**Exercise brief**
Repeat the records word for word, excluding any picture.

Version difference data:
Segment Open

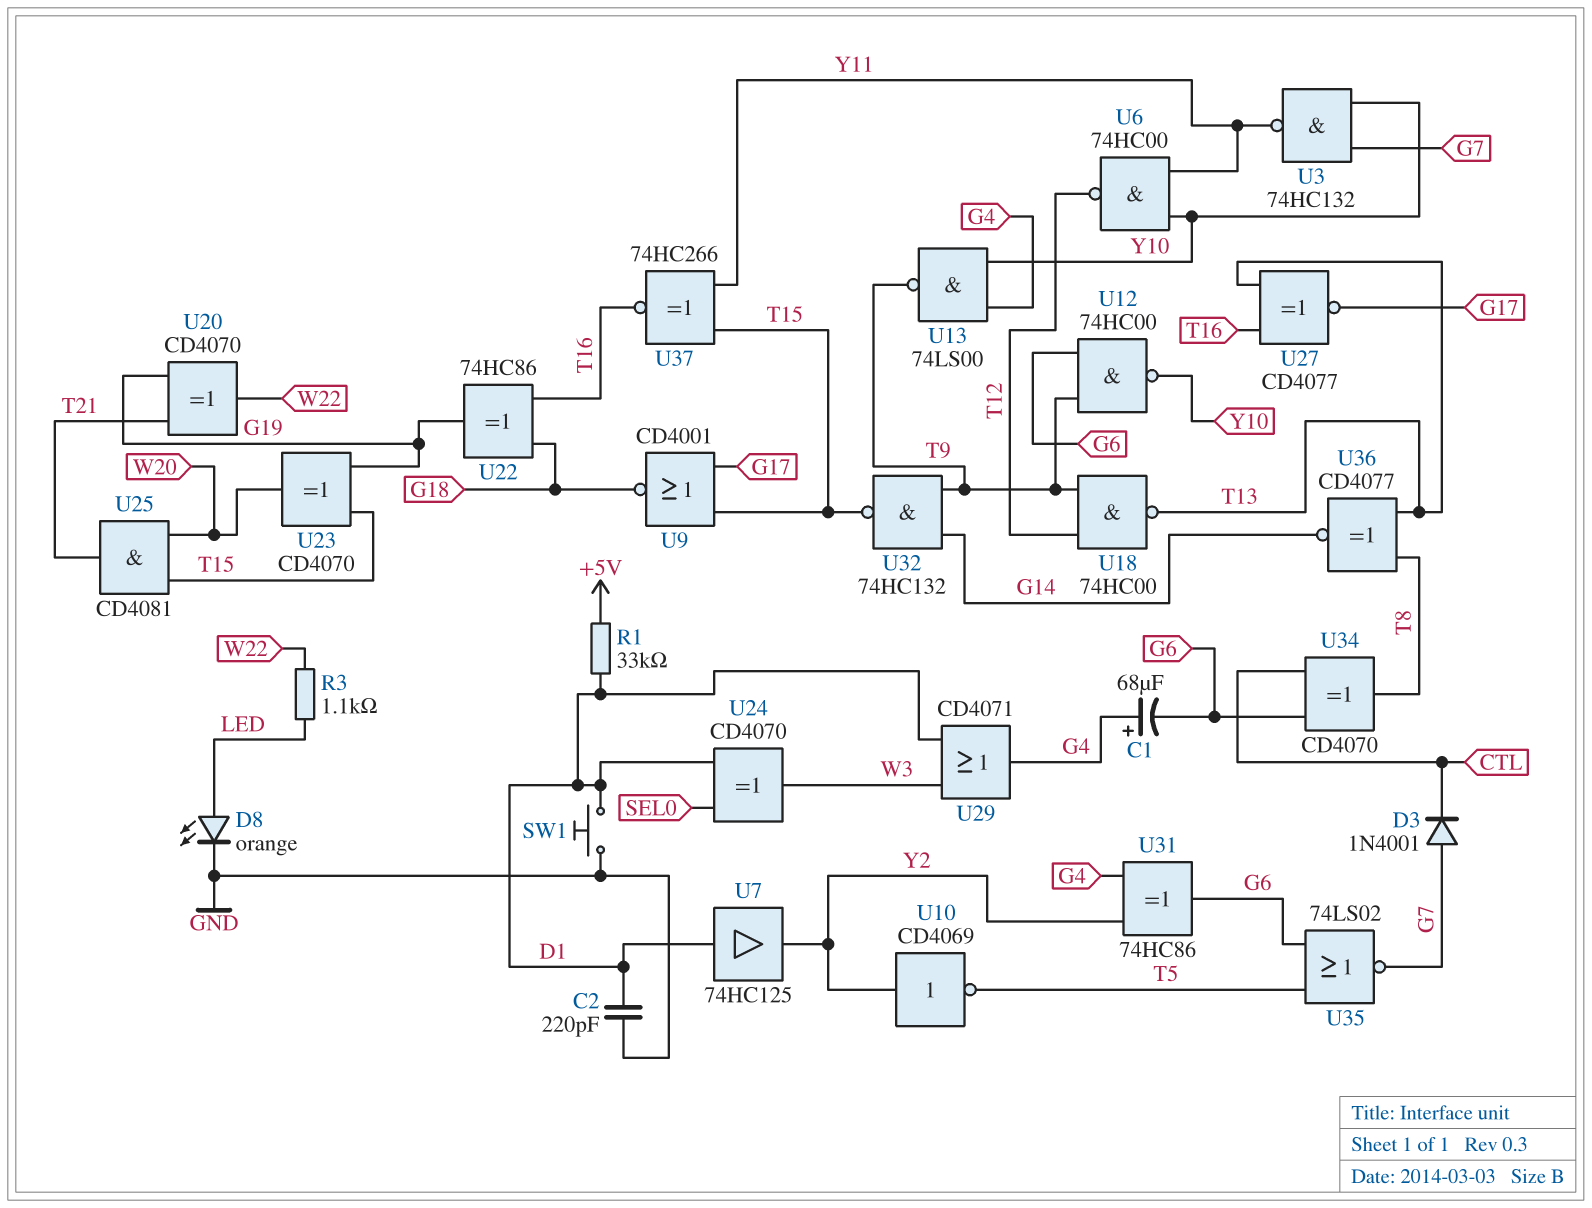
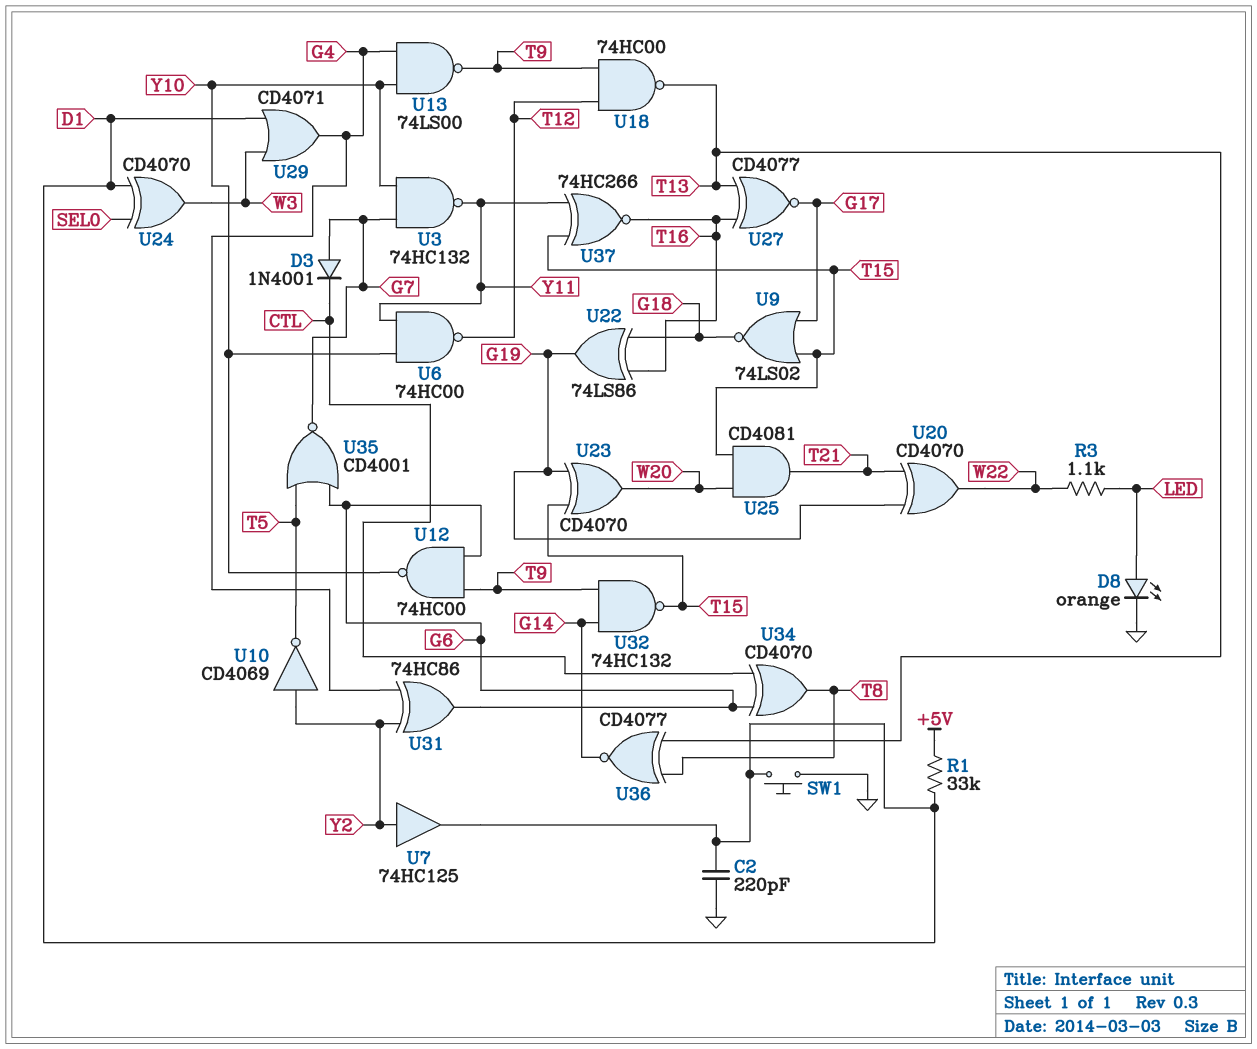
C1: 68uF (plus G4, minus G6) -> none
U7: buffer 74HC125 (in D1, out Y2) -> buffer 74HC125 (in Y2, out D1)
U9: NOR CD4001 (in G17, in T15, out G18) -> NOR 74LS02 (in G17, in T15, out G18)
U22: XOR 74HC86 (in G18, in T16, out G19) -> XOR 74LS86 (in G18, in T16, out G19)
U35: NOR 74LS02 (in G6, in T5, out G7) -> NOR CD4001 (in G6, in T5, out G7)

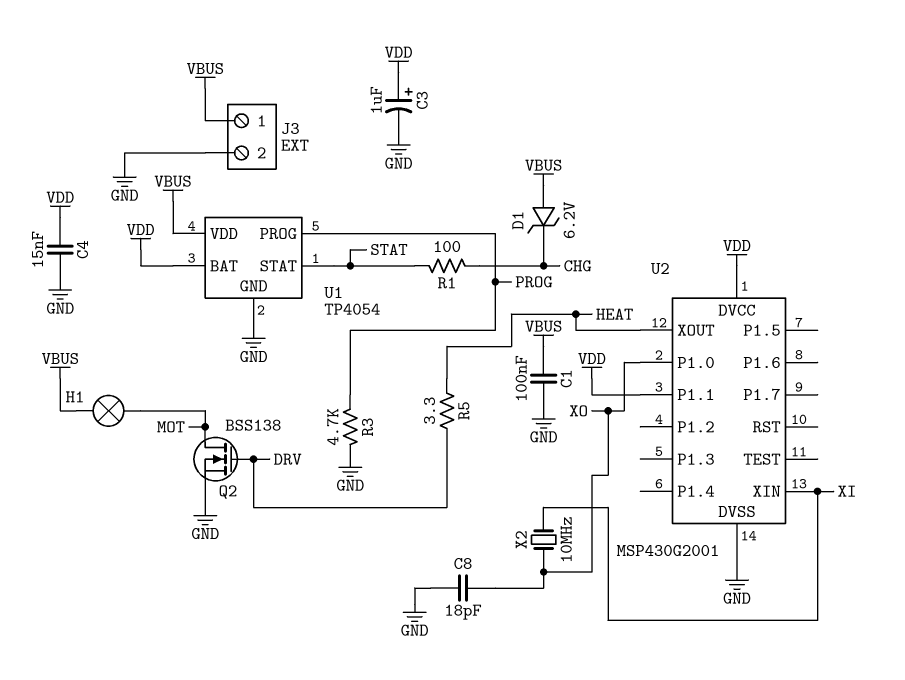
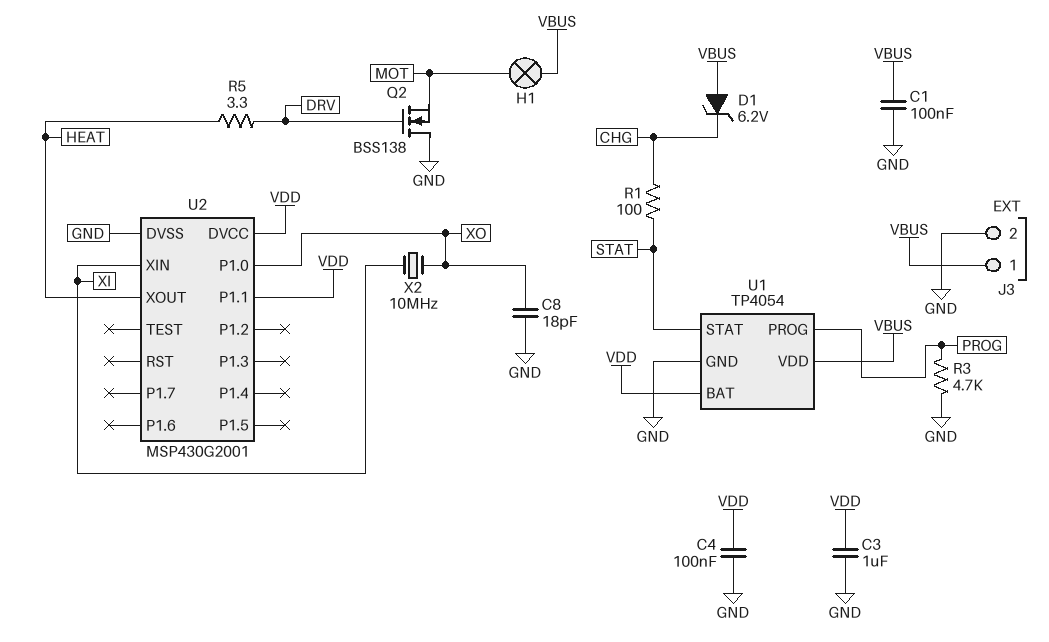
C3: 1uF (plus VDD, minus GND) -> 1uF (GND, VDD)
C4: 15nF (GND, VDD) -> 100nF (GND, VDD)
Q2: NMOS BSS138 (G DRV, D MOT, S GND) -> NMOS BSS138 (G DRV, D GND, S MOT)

Segment Closed

**Result for this exercise**
C1: 68uF (plus G4, minus G6) -> none
U7: buffer 74HC125 (in D1, out Y2) -> buffer 74HC125 (in Y2, out D1)
U9: NOR CD4001 (in G17, in T15, out G18) -> NOR 74LS02 (in G17, in T15, out G18)
U22: XOR 74HC86 (in G18, in T16, out G19) -> XOR 74LS86 (in G18, in T16, out G19)
U35: NOR 74LS02 (in G6, in T5, out G7) -> NOR CD4001 (in G6, in T5, out G7)

C3: 1uF (plus VDD, minus GND) -> 1uF (GND, VDD)
C4: 15nF (GND, VDD) -> 100nF (GND, VDD)
Q2: NMOS BSS138 (G DRV, D MOT, S GND) -> NMOS BSS138 (G DRV, D GND, S MOT)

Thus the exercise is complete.